### TASK TO COMPLETE
Collect from the data below each line with "none".

### SUPPLIED MATERIAL
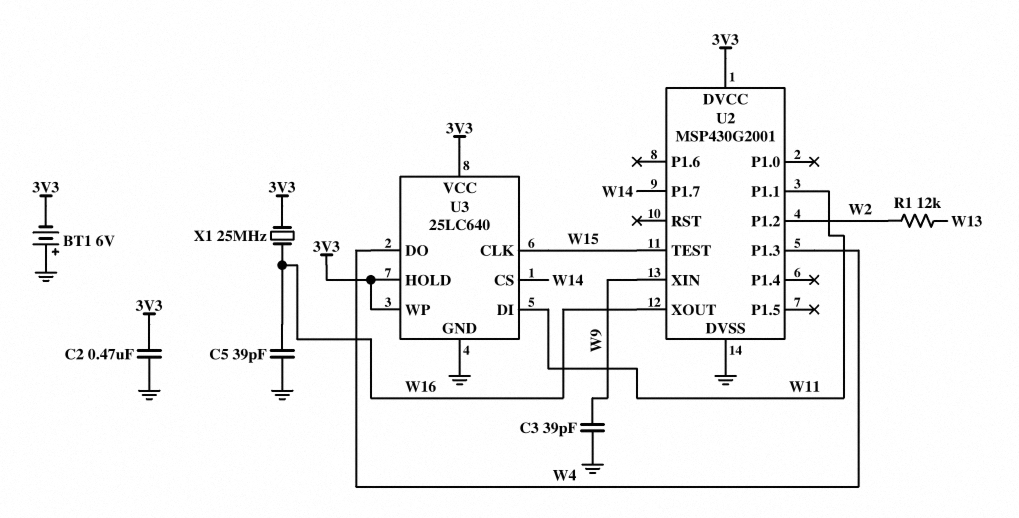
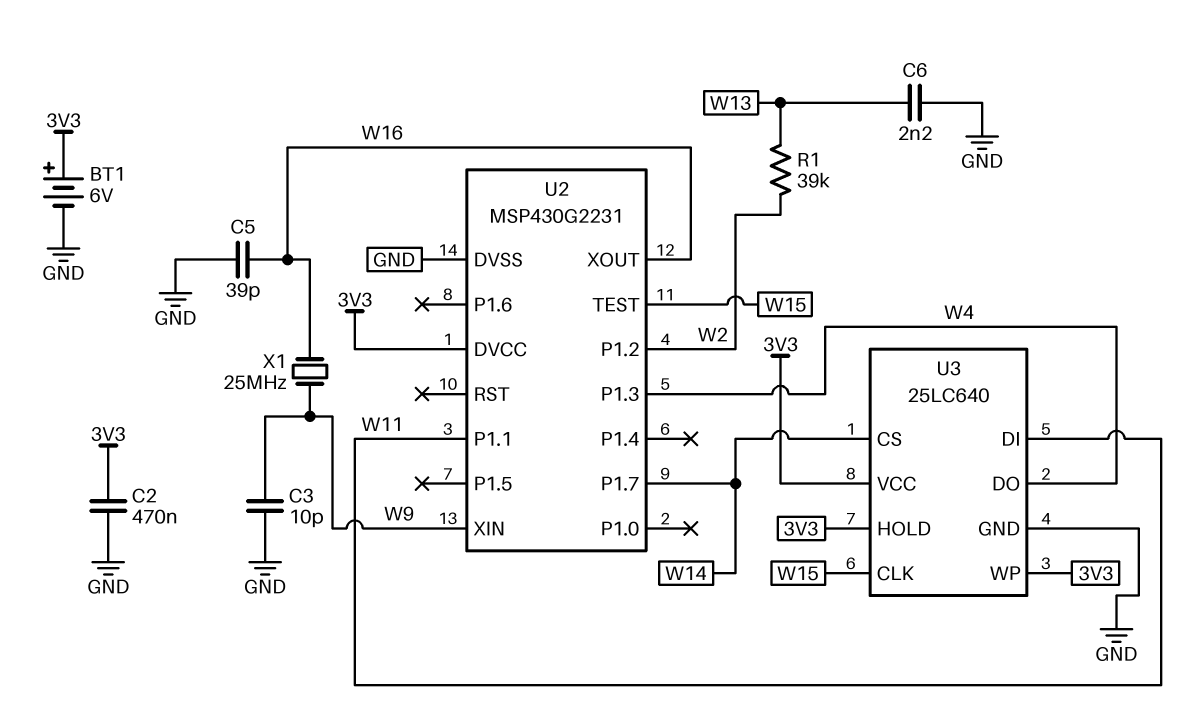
BT1: 6V (plus GND, minus 3V3) -> 6V (plus 3V3, minus GND)
C3: 39pF (GND, W9) -> 10pF (GND, W9)
C6: none -> 2.2nF (GND, W13)
R1: 12k (W2, W13) -> 39k (W2, W13)
U2: MSP430G2001 -> MSP430G2231
X1: 25MHz (3V3, W16) -> 25MHz (W9, W16)

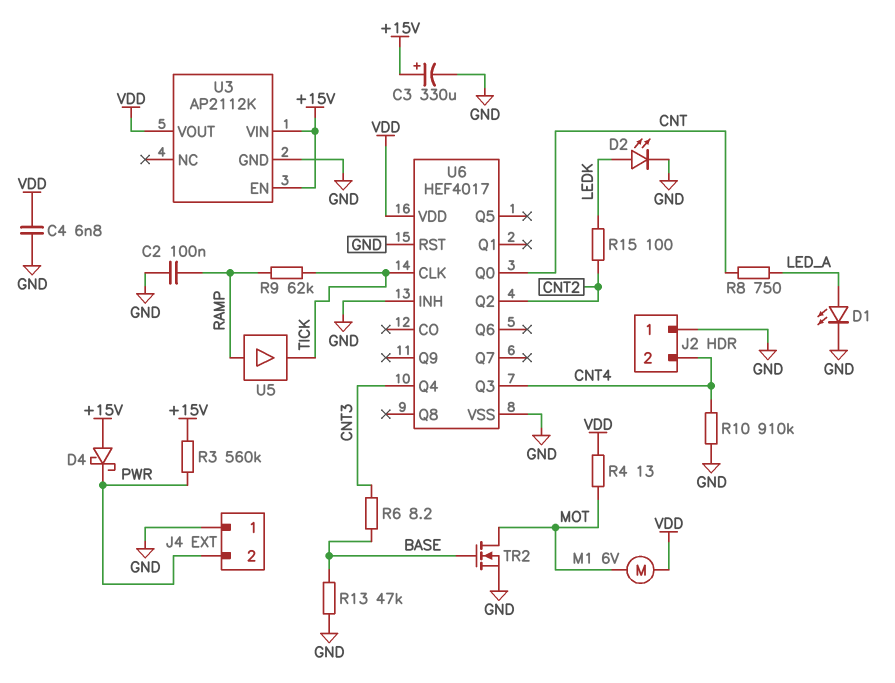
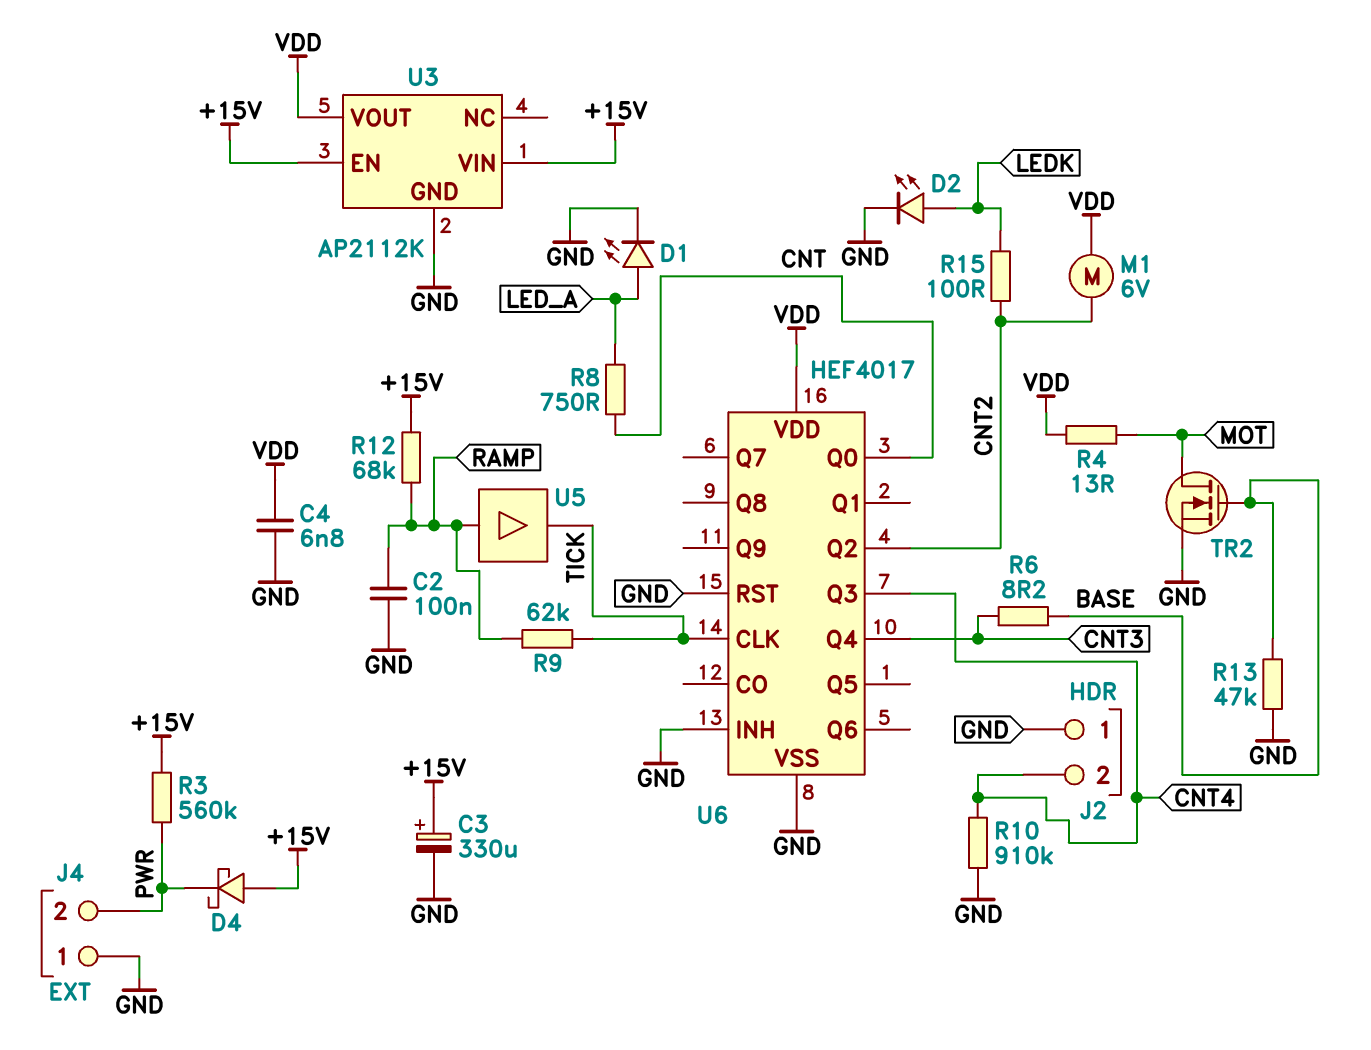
M1: motor 6V (MOT, VDD) -> motor 6V (CNT2, VDD)
R12: none -> 68k (+15V, RAMP)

### SOLVED EXERCISE
C6: none -> 2.2nF (GND, W13)
R12: none -> 68k (+15V, RAMP)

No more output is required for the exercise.